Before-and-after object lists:
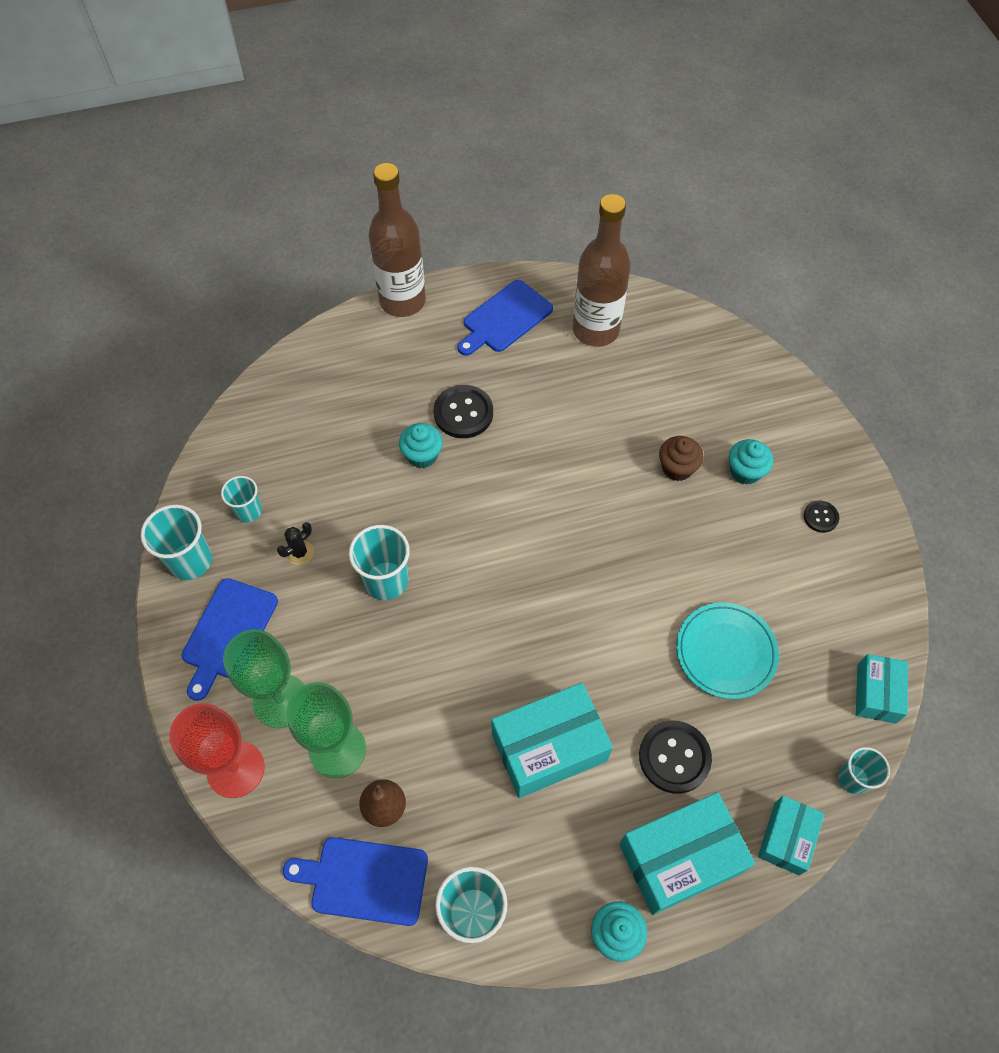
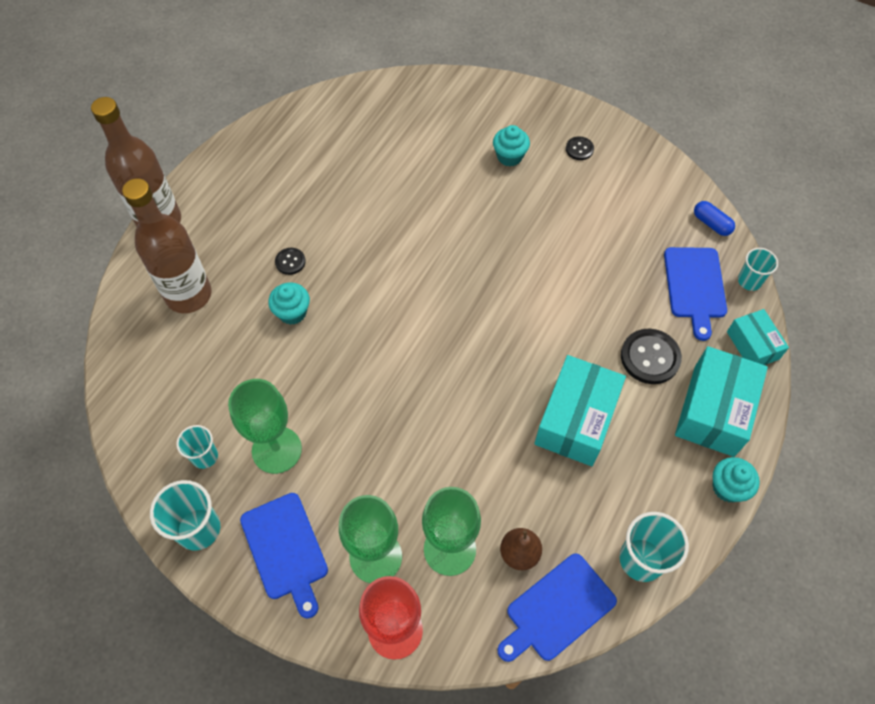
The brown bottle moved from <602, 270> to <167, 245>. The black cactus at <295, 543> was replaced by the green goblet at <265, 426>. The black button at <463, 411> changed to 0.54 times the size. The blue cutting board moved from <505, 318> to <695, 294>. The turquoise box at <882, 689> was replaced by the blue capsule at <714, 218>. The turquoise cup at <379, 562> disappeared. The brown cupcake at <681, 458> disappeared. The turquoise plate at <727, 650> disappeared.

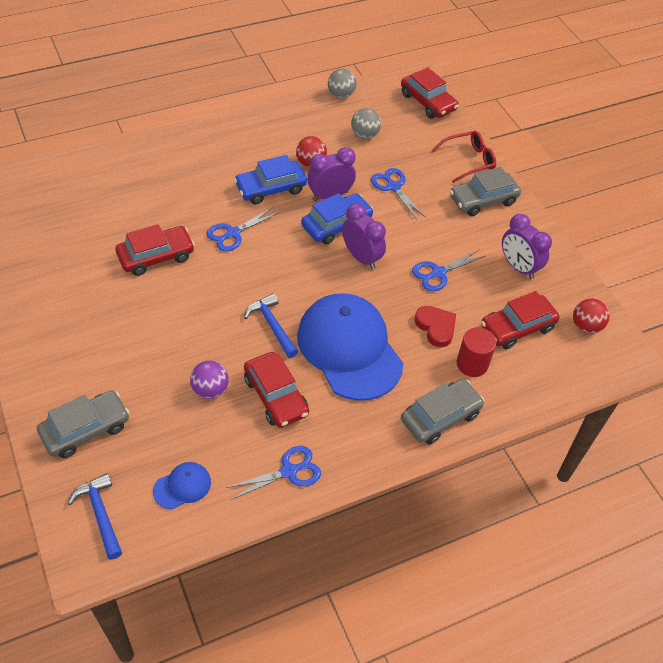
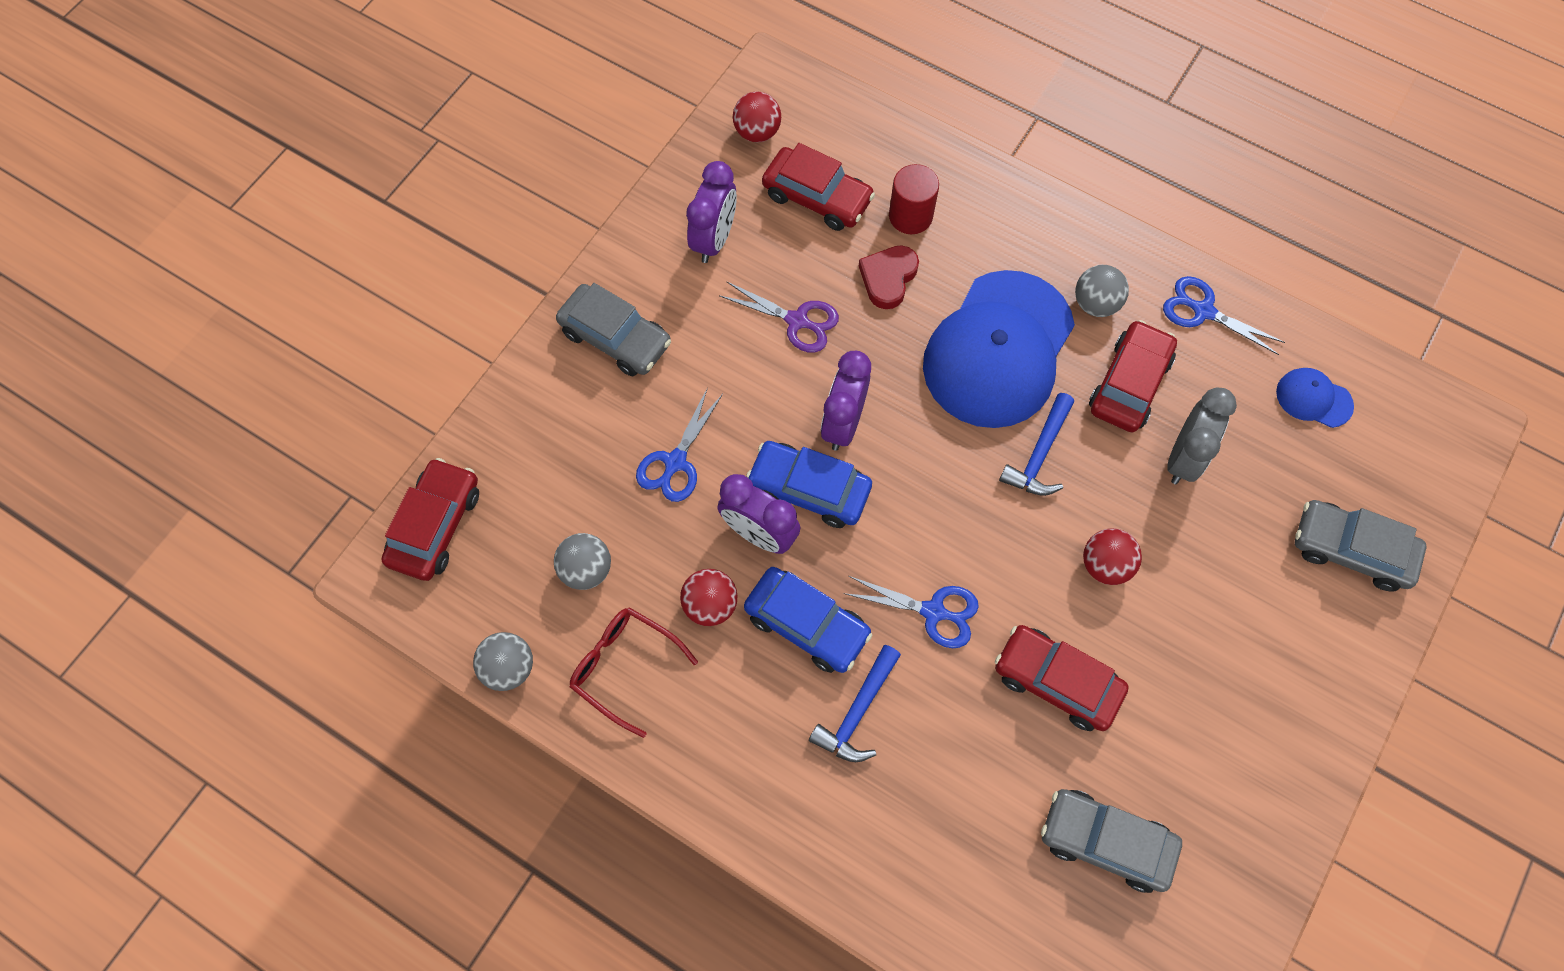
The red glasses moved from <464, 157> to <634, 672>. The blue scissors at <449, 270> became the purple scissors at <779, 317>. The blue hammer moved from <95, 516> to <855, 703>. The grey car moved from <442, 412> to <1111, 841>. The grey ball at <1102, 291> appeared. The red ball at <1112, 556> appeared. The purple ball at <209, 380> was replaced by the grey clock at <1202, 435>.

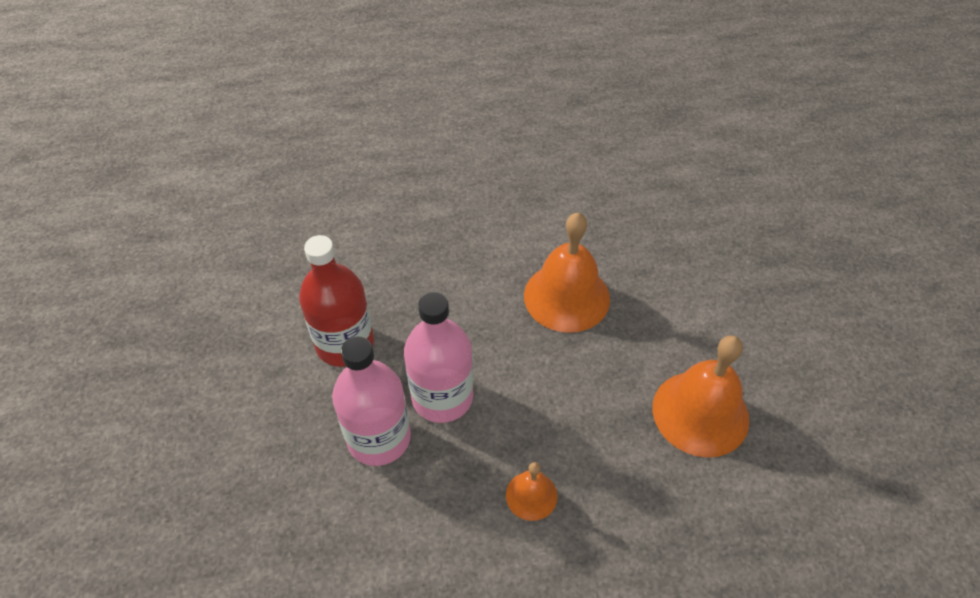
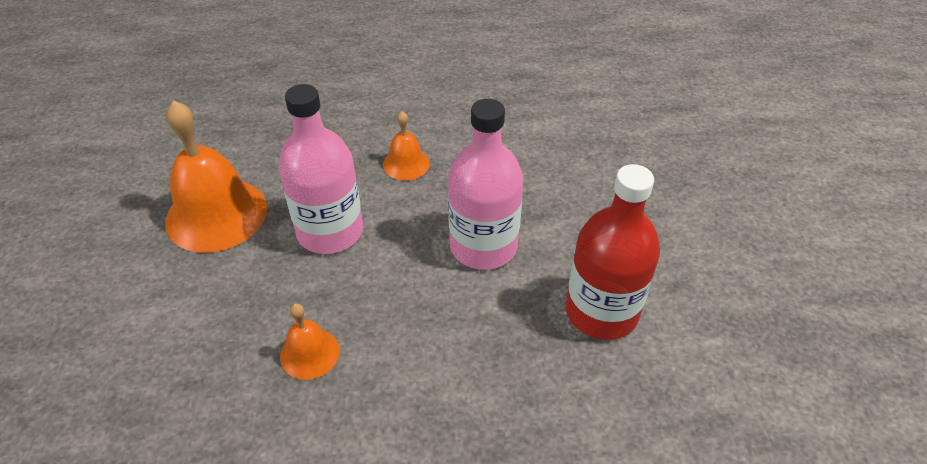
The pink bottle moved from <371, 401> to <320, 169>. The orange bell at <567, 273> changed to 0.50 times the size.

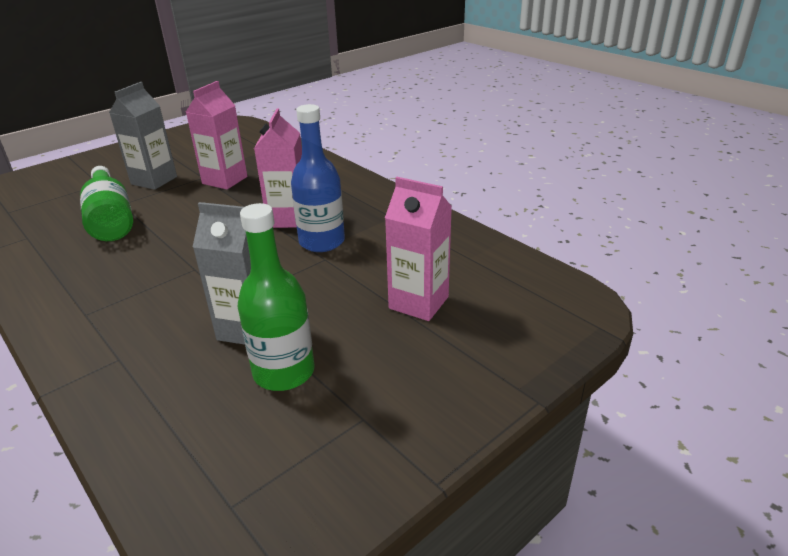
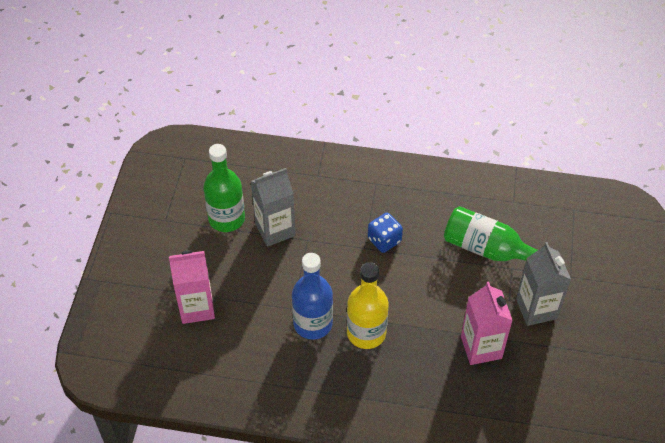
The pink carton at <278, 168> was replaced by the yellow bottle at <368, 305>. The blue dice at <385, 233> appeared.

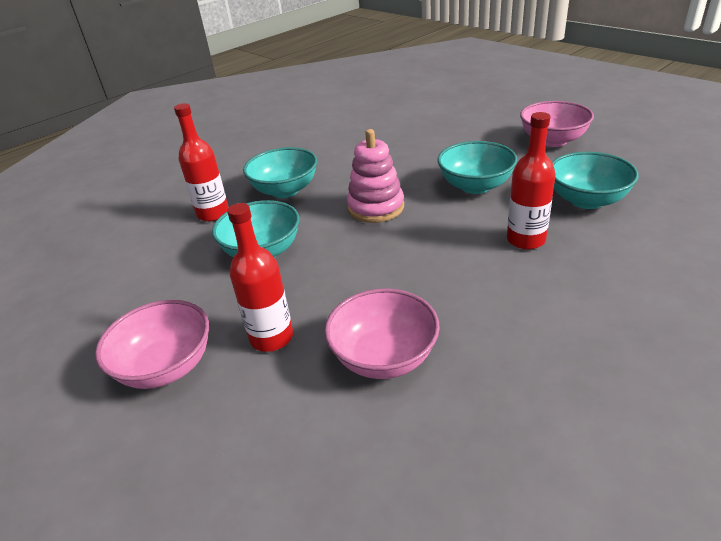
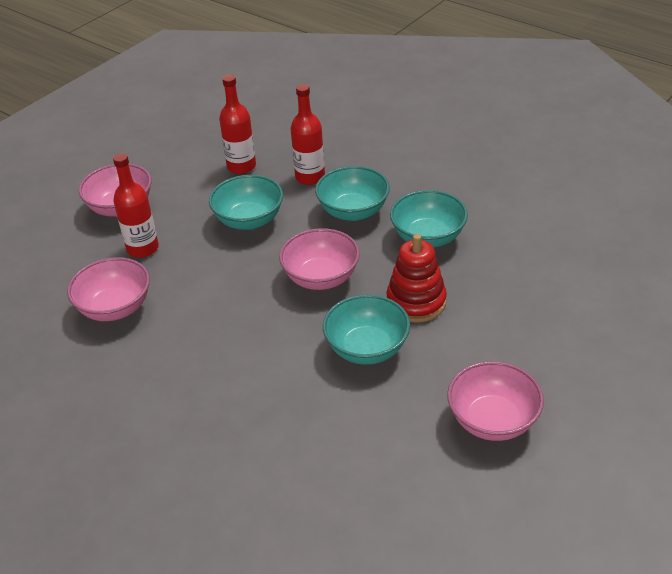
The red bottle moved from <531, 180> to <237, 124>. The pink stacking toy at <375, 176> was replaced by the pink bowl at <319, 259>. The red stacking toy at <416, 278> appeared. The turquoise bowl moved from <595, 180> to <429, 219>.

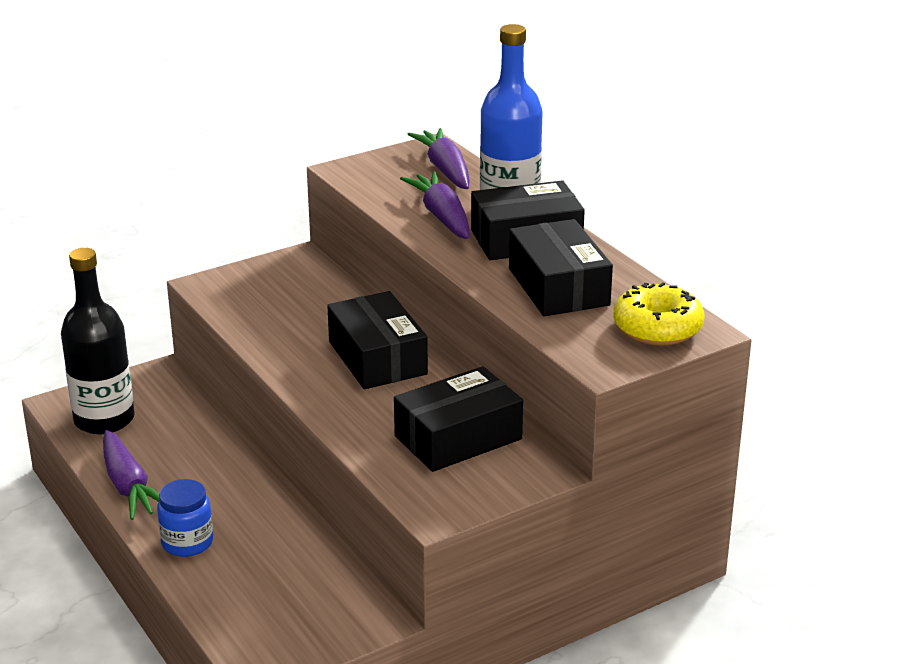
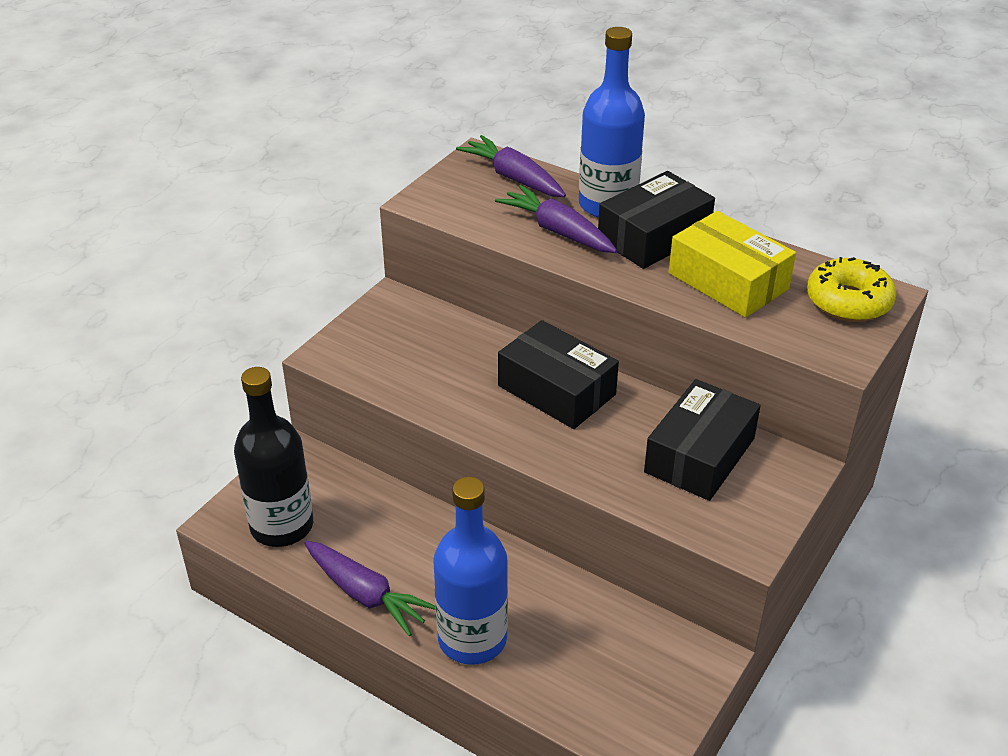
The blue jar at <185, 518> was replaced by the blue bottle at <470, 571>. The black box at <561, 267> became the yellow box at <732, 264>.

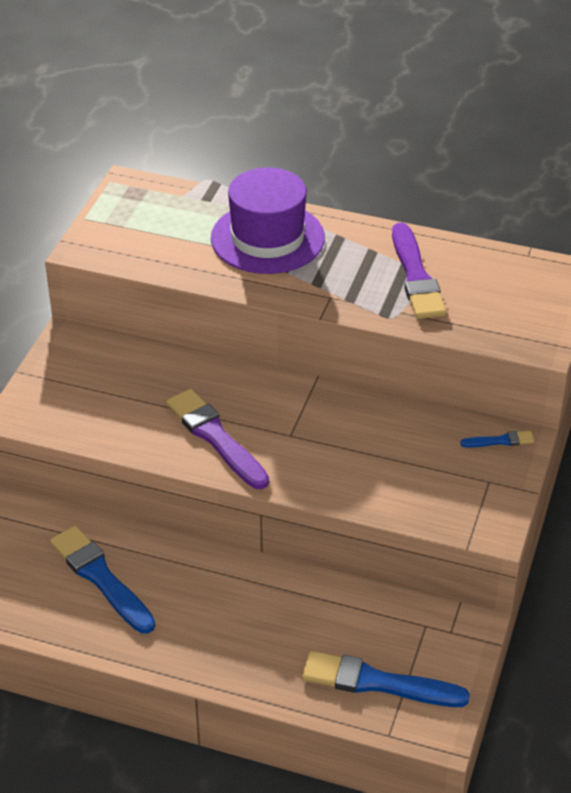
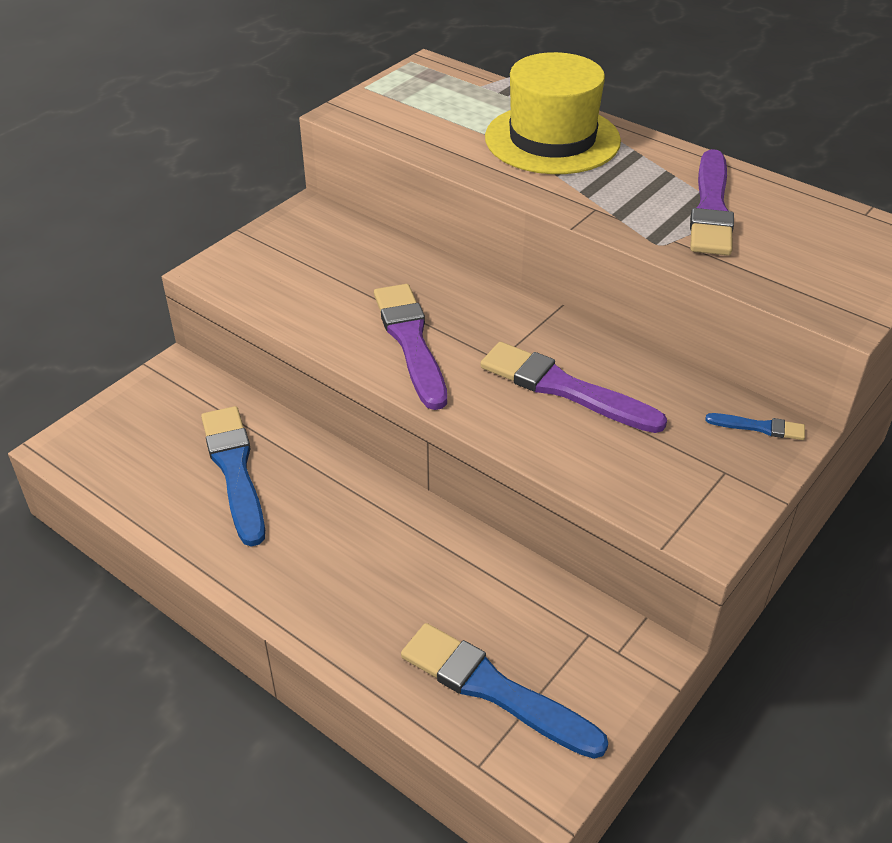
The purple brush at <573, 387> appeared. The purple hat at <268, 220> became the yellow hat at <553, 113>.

» **Exercise brief**
The whole of the data above needs retyping exactly, with pictures omitted.

» **Completed task**
The brown bottle moved from <602, 270> to <167, 245>. The black cactus at <295, 543> was replaced by the green goblet at <265, 426>. The black button at <463, 411> changed to 0.54 times the size. The blue cutting board moved from <505, 318> to <695, 294>. The turquoise box at <882, 689> was replaced by the blue capsule at <714, 218>. The turquoise cup at <379, 562> disappeared. The brown cupcake at <681, 458> disappeared. The turquoise plate at <727, 650> disappeared.

The red glasses moved from <464, 157> to <634, 672>. The blue scissors at <449, 270> became the purple scissors at <779, 317>. The blue hammer moved from <95, 516> to <855, 703>. The grey car moved from <442, 412> to <1111, 841>. The grey ball at <1102, 291> appeared. The red ball at <1112, 556> appeared. The purple ball at <209, 380> was replaced by the grey clock at <1202, 435>.

The pink bottle moved from <371, 401> to <320, 169>. The orange bell at <567, 273> changed to 0.50 times the size.

The pink carton at <278, 168> was replaced by the yellow bottle at <368, 305>. The blue dice at <385, 233> appeared.

The red bottle moved from <531, 180> to <237, 124>. The pink stacking toy at <375, 176> was replaced by the pink bowl at <319, 259>. The red stacking toy at <416, 278> appeared. The turquoise bowl moved from <595, 180> to <429, 219>.

The blue jar at <185, 518> was replaced by the blue bottle at <470, 571>. The black box at <561, 267> became the yellow box at <732, 264>.

The purple brush at <573, 387> appeared. The purple hat at <268, 220> became the yellow hat at <553, 113>.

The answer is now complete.